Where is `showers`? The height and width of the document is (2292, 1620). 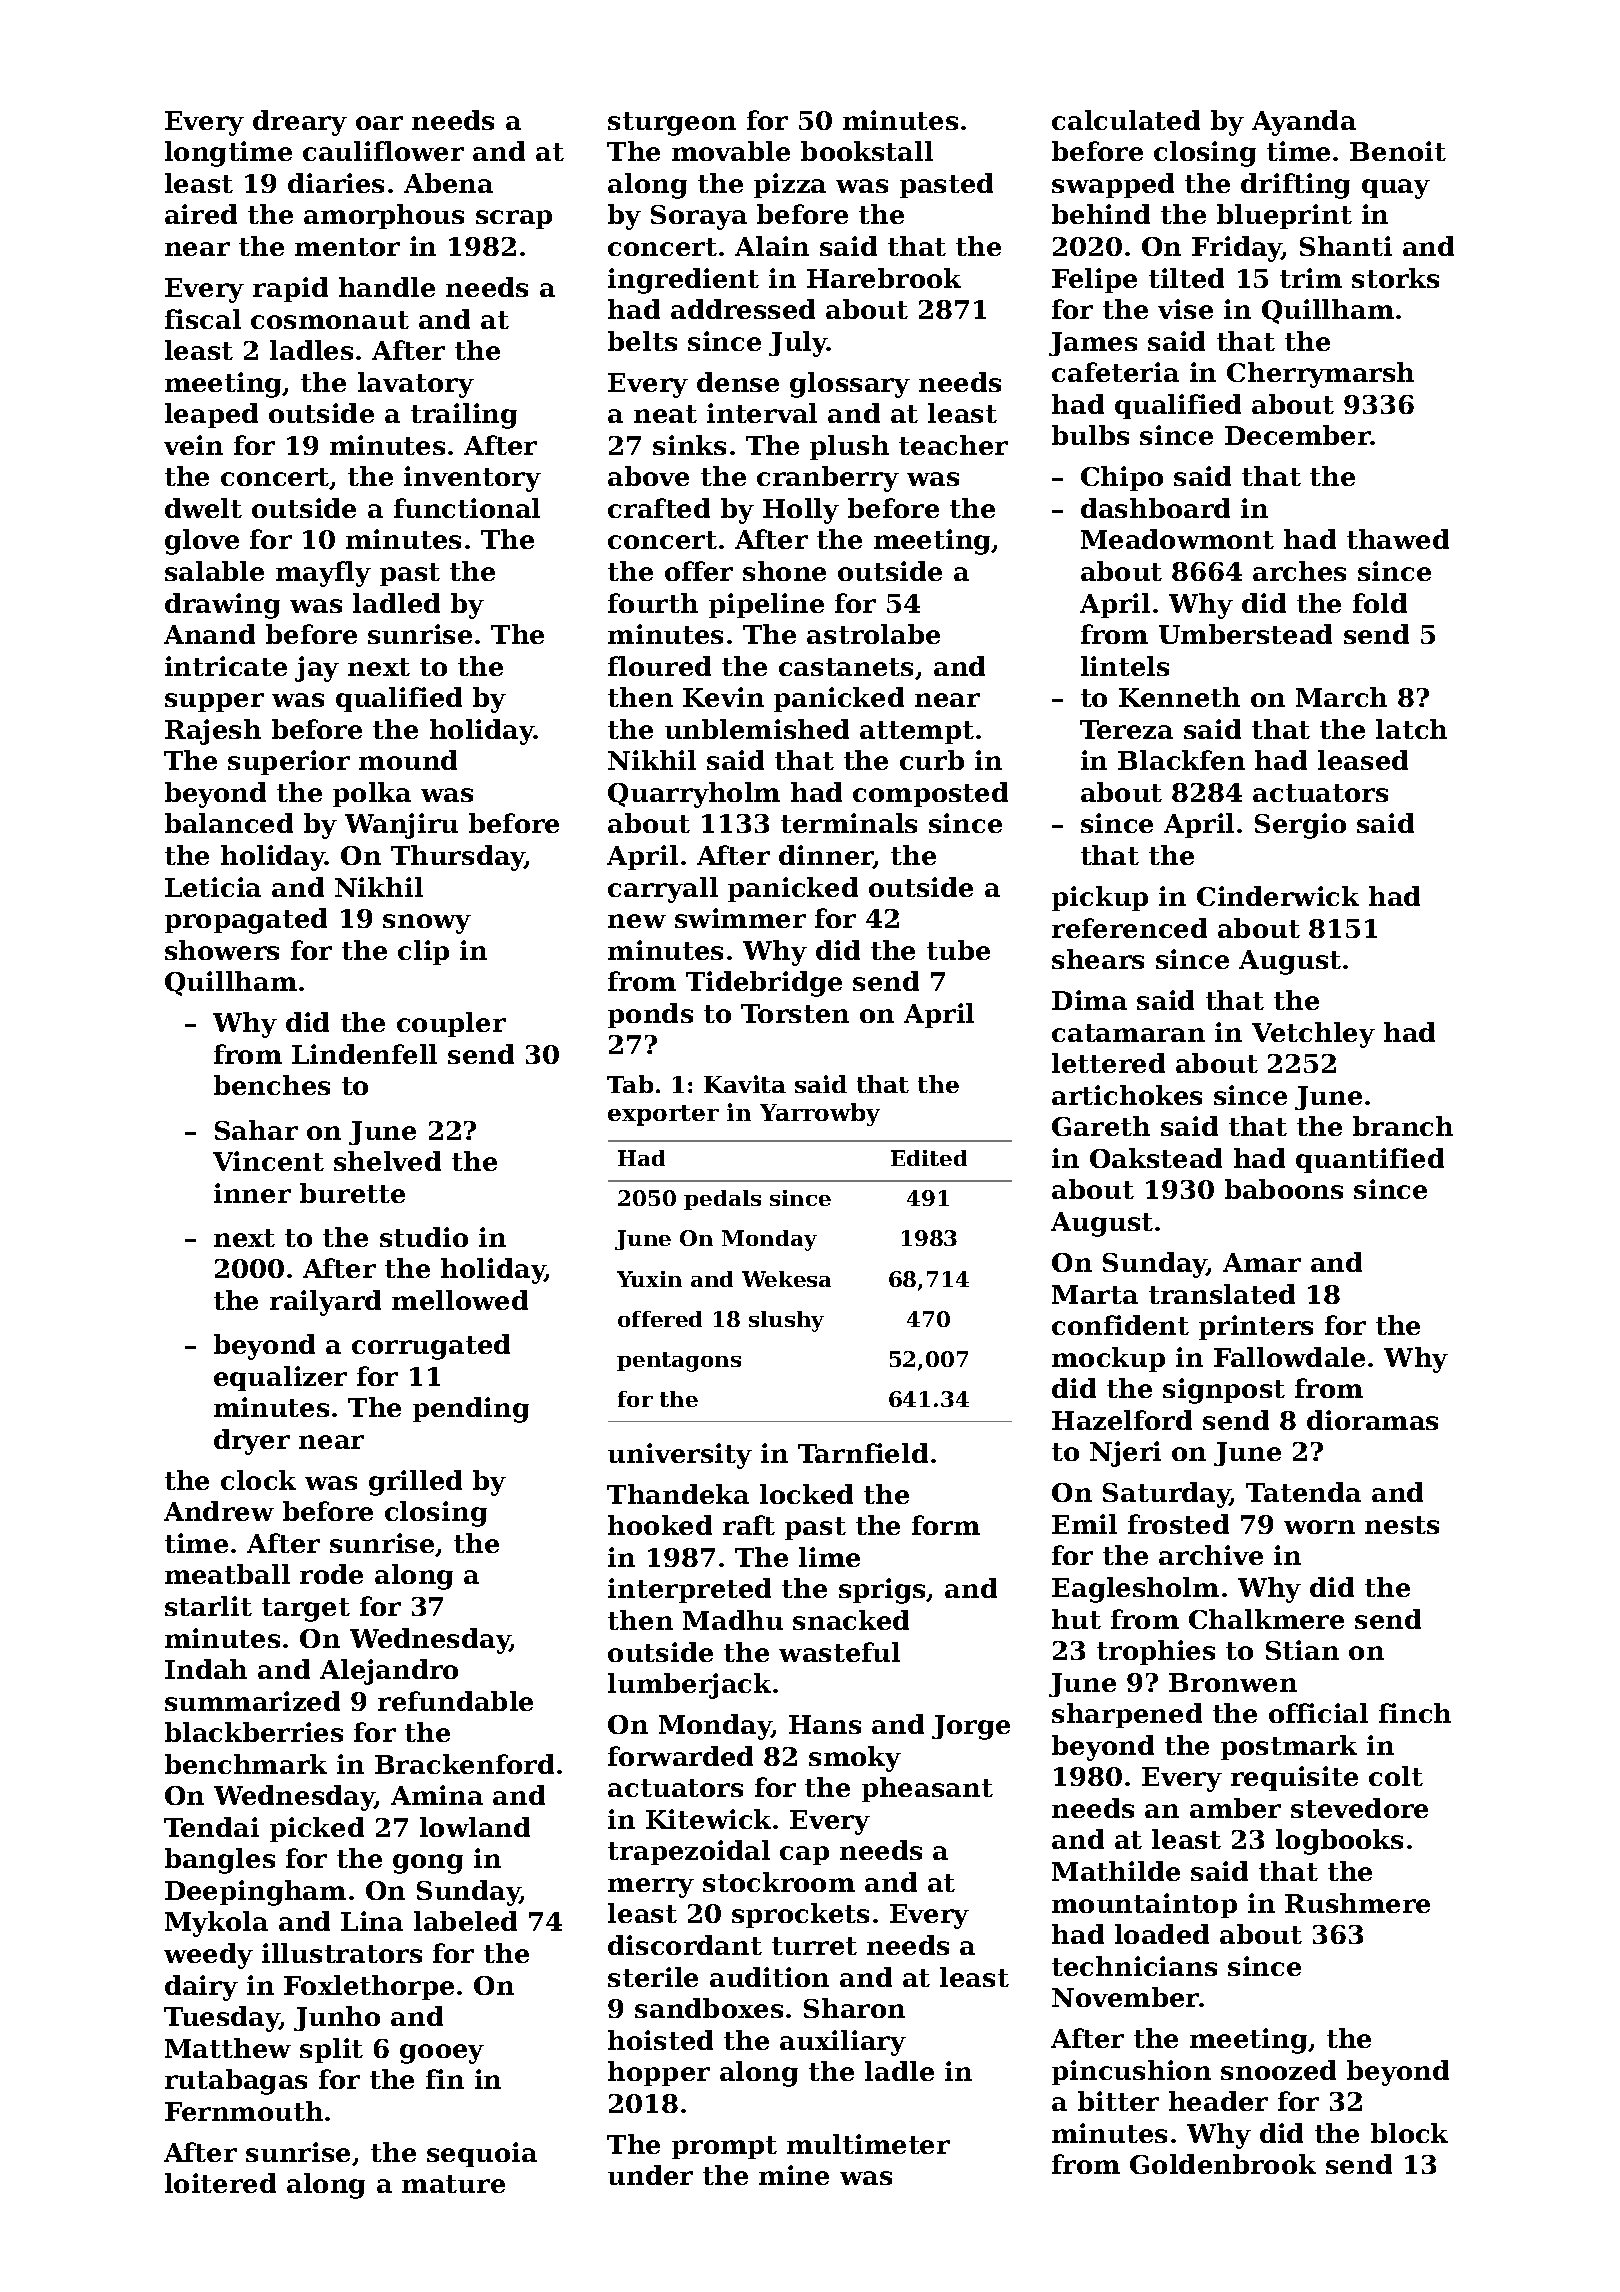
showers is located at coordinates (222, 950).
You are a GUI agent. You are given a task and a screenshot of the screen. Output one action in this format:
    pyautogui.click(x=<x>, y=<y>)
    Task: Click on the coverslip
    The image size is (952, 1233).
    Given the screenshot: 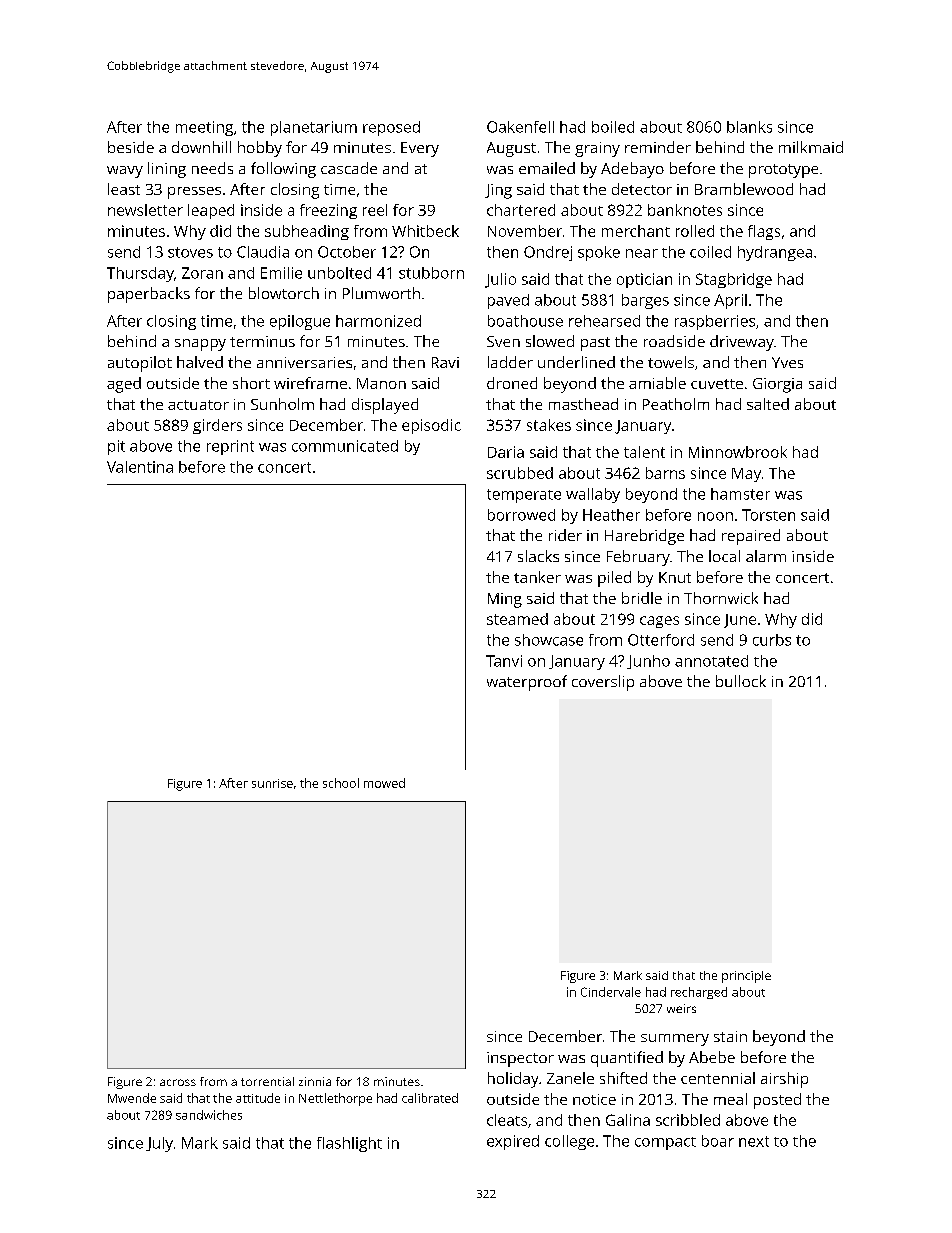 What is the action you would take?
    pyautogui.click(x=603, y=683)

[WHAT TO DO]
Copy out the stretch of data from the line containing "You are a GUI" through the line containing "The image size is (952, 1233).", matching it word for word.

[PROBLEM SOLUTION]
You are a GUI agent. You are given a task and a screenshot of the screen. Output one action in this format:
    pyautogui.click(x=<x>, y=<y>)
    Task: Click on the coverslip
    The image size is (952, 1233).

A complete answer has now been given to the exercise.